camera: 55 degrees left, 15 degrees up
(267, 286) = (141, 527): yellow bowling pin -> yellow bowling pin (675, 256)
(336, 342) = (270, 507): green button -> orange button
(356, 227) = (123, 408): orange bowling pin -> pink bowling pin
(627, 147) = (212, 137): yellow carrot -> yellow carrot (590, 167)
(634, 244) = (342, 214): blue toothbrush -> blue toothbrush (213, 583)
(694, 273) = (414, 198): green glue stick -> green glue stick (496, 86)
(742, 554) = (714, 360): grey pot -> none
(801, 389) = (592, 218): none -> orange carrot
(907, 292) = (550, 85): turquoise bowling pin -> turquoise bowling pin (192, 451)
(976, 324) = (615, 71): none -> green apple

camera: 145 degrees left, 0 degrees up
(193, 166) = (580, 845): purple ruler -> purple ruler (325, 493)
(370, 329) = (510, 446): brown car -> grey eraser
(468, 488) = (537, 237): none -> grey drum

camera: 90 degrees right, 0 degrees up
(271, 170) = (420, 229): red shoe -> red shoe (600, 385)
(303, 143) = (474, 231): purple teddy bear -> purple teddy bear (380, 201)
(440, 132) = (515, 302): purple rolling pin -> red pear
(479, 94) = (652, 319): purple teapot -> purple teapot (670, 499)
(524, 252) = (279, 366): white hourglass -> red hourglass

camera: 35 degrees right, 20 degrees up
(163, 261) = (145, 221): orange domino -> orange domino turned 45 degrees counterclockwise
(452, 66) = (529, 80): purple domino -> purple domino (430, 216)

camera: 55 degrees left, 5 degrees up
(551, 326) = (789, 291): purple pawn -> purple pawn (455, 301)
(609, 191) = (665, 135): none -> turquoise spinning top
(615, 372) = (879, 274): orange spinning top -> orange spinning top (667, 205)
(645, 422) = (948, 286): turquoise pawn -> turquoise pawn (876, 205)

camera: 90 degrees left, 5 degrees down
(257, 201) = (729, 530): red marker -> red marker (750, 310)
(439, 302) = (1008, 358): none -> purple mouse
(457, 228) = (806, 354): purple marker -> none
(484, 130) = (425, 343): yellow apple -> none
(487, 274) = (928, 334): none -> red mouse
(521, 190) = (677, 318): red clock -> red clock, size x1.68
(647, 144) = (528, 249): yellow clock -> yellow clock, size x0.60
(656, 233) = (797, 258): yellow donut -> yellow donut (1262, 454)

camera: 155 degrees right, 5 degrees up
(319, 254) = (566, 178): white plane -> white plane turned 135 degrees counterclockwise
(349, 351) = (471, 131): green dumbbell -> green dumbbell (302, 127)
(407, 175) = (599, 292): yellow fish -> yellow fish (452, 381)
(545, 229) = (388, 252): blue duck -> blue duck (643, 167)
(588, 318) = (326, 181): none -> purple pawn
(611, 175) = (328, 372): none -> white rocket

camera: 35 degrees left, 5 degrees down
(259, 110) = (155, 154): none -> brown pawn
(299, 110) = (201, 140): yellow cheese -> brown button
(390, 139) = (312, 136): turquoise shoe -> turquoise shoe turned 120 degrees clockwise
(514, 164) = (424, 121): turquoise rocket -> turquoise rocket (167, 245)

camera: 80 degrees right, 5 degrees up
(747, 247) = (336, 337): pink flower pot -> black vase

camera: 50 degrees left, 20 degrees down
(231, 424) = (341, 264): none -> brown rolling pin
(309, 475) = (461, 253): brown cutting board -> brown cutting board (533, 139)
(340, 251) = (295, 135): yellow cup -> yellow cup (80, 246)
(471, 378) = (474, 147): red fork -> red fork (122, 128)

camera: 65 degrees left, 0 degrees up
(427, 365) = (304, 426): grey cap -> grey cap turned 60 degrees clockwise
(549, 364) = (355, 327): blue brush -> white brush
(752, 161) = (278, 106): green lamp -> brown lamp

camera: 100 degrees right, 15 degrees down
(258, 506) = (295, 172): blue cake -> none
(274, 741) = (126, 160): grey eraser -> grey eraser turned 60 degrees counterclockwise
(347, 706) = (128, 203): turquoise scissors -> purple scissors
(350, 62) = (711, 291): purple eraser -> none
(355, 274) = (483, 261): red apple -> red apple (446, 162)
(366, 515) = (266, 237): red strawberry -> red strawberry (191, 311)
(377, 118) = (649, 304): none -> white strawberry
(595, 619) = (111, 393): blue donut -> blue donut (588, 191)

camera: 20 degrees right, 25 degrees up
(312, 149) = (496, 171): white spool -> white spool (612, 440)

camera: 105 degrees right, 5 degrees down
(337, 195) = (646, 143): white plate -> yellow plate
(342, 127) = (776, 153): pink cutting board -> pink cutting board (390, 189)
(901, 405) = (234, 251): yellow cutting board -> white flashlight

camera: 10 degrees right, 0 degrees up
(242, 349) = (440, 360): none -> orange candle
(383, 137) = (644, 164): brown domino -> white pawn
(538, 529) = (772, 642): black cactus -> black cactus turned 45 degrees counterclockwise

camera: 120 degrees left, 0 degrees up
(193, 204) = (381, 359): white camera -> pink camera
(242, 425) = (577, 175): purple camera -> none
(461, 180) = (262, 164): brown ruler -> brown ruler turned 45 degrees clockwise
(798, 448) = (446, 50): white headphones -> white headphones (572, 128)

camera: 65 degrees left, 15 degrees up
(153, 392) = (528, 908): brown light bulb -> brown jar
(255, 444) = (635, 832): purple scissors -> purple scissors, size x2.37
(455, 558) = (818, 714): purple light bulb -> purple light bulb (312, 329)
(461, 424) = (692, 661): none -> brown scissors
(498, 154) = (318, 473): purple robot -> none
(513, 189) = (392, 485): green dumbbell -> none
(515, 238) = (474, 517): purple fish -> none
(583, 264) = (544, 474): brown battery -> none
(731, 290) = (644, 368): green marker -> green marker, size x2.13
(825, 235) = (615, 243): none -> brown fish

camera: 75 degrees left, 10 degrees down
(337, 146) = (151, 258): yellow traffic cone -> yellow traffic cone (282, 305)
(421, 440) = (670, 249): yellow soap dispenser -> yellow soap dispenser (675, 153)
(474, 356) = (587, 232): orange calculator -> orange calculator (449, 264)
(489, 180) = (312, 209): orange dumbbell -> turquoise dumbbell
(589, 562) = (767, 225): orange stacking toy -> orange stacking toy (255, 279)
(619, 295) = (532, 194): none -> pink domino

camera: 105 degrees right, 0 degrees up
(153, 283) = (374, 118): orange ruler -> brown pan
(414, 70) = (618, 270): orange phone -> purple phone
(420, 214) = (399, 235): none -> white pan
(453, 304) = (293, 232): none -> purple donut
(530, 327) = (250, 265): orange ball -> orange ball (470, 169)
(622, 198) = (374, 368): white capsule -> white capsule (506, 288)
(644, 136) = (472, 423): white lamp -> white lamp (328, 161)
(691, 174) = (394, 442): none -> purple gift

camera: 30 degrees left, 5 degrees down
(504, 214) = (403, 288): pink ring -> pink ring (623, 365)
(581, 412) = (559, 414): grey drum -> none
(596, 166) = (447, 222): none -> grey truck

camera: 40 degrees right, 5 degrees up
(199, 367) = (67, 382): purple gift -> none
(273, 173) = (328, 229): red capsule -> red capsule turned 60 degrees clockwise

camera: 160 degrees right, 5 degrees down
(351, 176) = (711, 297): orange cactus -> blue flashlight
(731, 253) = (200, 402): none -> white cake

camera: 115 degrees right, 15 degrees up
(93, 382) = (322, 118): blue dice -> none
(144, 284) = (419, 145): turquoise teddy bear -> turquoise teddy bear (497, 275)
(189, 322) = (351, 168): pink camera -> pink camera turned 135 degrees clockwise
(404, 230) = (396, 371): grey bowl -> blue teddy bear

**Required work**
Report the number of lines above that hold "flashlight", and leave out everything else.

**Task solution**
2